PROBLEM TO WORK ON: For the data below, tally how many lines contain "lime" and answer only with that tally.

Object tracking records:

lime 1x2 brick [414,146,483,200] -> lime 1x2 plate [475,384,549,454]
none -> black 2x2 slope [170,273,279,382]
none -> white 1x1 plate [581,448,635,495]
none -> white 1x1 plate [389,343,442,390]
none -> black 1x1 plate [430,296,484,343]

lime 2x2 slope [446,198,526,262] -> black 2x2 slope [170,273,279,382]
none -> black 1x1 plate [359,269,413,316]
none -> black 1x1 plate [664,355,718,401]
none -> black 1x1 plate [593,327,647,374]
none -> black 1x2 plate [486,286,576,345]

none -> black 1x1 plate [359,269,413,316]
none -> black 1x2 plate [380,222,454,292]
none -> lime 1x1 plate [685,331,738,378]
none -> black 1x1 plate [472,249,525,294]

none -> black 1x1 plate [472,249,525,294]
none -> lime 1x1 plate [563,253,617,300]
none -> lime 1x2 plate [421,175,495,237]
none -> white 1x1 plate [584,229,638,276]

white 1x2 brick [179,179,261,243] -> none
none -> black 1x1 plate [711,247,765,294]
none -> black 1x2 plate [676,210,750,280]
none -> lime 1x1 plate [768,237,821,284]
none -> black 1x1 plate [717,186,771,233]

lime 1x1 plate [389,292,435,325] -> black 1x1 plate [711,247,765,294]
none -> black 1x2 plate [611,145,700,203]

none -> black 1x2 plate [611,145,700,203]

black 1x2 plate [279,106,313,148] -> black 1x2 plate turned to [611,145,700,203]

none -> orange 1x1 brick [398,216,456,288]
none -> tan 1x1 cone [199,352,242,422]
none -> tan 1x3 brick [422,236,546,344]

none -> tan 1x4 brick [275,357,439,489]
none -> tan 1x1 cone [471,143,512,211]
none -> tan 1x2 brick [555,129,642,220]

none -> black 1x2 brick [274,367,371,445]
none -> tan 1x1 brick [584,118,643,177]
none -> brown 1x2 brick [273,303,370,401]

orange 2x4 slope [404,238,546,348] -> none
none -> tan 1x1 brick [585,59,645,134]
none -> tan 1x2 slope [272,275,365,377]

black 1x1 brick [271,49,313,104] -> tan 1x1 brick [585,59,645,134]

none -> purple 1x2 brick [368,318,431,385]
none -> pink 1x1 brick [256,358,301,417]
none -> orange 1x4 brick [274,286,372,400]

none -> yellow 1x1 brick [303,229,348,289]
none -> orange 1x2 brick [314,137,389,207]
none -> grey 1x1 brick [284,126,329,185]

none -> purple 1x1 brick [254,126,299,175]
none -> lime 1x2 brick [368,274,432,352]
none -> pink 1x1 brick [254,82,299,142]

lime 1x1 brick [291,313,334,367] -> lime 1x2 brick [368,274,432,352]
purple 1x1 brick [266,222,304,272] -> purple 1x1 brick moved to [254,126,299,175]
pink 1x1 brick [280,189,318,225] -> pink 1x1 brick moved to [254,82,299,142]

EXERCISE OUTPUT: 9